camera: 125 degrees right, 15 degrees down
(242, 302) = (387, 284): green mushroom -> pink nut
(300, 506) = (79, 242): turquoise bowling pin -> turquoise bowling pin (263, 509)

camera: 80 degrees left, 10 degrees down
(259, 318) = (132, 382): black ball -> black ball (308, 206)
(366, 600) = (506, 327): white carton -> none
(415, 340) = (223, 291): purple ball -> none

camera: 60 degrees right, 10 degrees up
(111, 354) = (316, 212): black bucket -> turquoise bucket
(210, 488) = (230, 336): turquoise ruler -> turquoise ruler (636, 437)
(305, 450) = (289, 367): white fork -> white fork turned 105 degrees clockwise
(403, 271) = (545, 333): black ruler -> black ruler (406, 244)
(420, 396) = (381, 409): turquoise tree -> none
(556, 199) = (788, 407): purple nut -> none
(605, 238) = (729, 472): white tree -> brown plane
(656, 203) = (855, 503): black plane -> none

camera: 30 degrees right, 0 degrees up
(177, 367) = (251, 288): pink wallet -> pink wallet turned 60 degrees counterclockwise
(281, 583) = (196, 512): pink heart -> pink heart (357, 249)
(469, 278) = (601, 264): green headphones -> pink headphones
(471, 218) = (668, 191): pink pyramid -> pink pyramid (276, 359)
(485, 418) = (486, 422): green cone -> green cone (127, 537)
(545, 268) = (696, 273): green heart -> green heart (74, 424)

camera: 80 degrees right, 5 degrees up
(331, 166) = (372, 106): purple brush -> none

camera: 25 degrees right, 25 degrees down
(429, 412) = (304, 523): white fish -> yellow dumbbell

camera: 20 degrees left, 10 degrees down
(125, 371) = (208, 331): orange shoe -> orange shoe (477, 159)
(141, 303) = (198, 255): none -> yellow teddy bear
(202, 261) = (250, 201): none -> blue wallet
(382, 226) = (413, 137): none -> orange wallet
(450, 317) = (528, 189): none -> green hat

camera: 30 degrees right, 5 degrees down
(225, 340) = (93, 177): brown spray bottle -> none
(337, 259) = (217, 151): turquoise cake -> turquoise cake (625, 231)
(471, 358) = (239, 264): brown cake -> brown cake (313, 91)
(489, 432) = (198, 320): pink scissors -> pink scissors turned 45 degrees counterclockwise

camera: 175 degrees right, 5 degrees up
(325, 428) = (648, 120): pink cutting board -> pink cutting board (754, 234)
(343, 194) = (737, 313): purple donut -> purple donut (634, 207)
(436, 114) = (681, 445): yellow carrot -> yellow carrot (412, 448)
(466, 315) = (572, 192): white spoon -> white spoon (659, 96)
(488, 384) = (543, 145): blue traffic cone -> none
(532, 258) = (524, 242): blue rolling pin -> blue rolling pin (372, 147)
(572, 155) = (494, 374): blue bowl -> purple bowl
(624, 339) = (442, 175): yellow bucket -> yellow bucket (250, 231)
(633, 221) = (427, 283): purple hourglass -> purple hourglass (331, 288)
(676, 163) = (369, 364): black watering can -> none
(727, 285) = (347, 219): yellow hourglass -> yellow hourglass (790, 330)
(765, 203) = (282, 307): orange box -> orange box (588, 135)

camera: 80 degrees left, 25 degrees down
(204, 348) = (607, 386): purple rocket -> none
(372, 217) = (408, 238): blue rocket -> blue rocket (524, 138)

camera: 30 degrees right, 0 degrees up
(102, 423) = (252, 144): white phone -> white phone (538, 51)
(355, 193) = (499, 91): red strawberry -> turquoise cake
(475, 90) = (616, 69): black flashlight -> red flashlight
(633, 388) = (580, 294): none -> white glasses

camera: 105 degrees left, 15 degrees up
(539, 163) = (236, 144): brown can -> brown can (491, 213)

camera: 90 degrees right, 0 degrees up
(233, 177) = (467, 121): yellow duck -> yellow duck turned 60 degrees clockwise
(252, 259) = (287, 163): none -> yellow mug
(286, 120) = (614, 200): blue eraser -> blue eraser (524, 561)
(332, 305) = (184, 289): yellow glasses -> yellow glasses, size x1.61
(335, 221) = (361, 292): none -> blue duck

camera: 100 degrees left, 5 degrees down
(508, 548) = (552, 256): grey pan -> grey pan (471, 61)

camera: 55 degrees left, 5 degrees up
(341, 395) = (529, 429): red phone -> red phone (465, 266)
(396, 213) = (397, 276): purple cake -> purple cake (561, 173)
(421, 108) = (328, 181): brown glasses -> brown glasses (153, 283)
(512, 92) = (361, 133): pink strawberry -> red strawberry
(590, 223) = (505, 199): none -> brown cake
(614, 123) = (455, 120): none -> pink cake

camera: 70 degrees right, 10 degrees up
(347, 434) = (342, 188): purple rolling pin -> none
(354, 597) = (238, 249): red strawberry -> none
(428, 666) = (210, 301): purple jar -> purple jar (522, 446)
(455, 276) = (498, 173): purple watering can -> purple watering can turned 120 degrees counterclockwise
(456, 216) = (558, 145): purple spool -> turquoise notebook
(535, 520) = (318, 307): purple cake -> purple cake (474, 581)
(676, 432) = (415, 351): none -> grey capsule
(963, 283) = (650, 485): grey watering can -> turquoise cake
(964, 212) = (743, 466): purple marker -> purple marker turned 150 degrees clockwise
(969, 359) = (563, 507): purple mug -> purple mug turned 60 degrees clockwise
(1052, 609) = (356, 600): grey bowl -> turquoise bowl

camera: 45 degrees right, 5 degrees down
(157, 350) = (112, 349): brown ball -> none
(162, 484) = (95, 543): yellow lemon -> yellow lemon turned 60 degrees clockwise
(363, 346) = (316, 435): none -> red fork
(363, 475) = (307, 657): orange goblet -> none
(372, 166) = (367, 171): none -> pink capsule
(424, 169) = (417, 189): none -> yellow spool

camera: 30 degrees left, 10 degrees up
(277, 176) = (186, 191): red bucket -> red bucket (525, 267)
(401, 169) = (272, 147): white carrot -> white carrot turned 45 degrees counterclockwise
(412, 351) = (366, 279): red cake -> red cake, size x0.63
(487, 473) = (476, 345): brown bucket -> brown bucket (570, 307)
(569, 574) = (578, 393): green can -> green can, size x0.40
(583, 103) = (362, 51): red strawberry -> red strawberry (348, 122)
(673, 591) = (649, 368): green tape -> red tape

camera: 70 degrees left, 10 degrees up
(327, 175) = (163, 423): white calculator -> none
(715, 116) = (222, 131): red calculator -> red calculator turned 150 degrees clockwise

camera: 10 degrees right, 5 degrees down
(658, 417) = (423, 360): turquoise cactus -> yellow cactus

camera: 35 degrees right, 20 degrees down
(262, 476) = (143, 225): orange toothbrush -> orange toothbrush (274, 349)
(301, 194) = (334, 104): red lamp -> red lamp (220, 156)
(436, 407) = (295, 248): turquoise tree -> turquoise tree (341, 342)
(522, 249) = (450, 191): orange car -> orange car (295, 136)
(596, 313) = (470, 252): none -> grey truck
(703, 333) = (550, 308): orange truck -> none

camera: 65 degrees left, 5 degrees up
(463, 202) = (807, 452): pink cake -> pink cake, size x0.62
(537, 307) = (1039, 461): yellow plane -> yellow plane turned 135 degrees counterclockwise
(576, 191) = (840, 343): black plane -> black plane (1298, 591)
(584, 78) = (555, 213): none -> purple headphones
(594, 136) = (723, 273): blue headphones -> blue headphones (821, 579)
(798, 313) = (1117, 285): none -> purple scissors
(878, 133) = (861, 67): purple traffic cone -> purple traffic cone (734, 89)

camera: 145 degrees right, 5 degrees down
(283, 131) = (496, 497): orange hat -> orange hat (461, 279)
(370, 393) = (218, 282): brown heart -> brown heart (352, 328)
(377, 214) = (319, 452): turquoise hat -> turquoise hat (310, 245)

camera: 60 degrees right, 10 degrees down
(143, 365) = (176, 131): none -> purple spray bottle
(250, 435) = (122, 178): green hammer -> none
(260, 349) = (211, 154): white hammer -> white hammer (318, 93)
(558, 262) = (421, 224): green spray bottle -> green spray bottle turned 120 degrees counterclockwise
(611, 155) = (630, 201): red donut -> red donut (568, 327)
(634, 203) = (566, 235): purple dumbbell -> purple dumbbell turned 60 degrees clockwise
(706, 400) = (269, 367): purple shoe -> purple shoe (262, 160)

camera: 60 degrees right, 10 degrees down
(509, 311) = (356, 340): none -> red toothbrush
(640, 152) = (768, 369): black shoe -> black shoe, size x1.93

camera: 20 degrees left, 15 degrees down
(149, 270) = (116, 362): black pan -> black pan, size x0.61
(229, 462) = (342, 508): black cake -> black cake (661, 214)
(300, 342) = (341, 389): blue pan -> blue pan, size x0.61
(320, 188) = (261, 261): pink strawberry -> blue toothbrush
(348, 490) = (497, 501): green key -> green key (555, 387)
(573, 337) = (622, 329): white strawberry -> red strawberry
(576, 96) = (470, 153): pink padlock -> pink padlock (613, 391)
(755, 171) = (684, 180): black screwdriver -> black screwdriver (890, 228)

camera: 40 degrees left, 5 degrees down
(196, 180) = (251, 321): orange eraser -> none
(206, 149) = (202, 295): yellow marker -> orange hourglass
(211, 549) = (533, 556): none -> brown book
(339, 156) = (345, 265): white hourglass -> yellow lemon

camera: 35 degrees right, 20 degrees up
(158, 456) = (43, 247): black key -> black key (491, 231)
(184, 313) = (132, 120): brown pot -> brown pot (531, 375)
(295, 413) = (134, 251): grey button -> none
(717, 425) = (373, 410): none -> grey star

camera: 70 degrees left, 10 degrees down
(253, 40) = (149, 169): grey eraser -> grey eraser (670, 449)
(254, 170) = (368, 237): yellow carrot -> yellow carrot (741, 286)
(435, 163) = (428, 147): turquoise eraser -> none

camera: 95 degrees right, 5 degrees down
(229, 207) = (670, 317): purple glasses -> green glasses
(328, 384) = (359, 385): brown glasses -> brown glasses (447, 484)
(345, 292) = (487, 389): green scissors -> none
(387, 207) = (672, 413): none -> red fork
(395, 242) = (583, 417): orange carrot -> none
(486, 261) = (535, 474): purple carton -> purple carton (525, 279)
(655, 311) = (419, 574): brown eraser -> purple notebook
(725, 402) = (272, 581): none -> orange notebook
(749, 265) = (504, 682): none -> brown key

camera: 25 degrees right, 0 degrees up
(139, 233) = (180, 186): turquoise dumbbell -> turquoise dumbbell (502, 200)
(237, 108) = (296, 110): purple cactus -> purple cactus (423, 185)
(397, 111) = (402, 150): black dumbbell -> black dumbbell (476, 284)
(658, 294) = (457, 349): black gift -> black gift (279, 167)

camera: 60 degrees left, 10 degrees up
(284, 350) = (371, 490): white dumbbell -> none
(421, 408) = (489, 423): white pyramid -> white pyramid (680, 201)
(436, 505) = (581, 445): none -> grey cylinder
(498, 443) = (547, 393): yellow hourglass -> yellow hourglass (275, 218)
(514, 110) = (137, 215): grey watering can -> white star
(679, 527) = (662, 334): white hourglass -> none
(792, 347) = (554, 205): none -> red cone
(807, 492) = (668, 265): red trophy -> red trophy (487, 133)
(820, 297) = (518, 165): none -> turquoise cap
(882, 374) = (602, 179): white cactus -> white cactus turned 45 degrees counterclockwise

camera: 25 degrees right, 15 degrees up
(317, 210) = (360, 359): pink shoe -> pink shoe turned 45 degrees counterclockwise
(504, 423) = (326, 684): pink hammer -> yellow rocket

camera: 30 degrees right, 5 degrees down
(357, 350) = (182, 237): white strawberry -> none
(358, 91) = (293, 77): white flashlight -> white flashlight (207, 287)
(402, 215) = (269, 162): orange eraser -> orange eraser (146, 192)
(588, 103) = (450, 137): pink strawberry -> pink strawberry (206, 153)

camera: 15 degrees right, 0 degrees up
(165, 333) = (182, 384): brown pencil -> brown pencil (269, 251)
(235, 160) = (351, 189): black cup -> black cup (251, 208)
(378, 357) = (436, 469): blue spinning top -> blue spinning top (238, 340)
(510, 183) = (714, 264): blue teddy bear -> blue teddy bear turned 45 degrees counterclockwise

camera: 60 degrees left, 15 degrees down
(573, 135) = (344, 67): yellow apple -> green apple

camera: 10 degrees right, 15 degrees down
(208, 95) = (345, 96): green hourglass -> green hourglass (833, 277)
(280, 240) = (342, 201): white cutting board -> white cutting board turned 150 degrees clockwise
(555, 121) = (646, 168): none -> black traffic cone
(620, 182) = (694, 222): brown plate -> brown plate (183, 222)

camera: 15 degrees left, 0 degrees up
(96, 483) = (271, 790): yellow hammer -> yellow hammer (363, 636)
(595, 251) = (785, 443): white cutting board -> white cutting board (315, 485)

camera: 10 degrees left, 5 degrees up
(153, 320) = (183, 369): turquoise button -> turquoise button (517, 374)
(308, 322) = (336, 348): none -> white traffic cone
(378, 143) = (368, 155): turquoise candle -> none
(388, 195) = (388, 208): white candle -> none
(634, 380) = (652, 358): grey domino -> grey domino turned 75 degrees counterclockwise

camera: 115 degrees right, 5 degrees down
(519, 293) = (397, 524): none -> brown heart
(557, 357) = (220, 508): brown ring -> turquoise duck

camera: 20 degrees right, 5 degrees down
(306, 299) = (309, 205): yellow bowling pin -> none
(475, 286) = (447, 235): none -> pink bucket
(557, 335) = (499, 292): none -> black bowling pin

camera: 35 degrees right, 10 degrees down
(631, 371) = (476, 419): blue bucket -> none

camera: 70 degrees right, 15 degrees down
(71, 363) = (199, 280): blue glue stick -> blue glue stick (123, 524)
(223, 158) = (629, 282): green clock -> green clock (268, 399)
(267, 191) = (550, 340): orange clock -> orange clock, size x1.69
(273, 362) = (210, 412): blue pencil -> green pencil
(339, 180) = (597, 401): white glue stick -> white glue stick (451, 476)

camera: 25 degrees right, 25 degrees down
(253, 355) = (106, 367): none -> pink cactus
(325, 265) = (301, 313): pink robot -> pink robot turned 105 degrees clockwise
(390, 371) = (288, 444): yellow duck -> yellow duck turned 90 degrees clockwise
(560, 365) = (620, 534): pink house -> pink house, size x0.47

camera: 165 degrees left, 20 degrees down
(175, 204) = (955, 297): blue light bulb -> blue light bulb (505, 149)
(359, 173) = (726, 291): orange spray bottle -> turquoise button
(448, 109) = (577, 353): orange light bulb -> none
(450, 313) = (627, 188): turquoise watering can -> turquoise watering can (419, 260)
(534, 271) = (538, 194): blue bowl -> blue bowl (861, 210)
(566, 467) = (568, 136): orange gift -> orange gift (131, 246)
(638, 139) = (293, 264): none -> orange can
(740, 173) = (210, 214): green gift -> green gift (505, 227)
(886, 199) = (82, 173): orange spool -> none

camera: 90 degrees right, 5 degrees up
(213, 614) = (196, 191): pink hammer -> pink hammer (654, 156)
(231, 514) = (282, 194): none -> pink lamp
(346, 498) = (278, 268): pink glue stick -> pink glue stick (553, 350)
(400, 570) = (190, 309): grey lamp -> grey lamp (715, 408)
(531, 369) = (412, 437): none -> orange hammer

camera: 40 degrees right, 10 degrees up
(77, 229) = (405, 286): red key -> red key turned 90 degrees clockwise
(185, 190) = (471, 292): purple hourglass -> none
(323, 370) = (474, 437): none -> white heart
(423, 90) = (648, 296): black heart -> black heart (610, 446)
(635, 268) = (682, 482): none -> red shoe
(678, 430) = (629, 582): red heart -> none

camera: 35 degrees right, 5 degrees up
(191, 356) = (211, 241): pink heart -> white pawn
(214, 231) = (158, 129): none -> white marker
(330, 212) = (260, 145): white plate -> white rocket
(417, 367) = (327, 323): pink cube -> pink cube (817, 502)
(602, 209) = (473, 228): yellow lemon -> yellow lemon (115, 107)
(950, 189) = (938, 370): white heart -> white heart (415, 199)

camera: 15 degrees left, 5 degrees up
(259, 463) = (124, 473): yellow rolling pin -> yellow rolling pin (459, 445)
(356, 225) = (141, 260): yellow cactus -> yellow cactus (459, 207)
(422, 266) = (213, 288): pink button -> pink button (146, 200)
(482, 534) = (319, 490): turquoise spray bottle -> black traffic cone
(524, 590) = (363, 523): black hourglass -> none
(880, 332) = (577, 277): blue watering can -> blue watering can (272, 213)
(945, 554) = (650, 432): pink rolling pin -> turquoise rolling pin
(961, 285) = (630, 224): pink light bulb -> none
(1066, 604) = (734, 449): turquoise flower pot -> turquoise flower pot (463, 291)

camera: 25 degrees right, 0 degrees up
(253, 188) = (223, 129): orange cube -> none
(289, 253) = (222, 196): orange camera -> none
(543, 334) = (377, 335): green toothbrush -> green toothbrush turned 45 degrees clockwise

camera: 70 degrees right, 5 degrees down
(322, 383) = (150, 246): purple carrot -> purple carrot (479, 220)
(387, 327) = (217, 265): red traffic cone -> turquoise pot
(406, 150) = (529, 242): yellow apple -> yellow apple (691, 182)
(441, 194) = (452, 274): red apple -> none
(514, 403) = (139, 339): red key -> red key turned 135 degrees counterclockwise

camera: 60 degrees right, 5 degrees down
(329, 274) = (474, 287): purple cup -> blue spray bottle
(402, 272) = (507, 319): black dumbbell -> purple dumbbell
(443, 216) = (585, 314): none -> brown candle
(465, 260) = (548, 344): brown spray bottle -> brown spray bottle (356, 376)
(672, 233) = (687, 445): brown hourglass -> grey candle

_ _ _ _ _

> **Brief**:
What is needed is a verbatim copy of every line in the records above from the one containing "camera: 80 degrees left, 10 degrees down" down to the one containing "(111, 354) = (316, 212): black", both included, and nothing more.

> **Written response**:
camera: 80 degrees left, 10 degrees down
(259, 318) = (132, 382): black ball -> black ball (308, 206)
(366, 600) = (506, 327): white carton -> none
(415, 340) = (223, 291): purple ball -> none

camera: 60 degrees right, 10 degrees up
(111, 354) = (316, 212): black bucket -> turquoise bucket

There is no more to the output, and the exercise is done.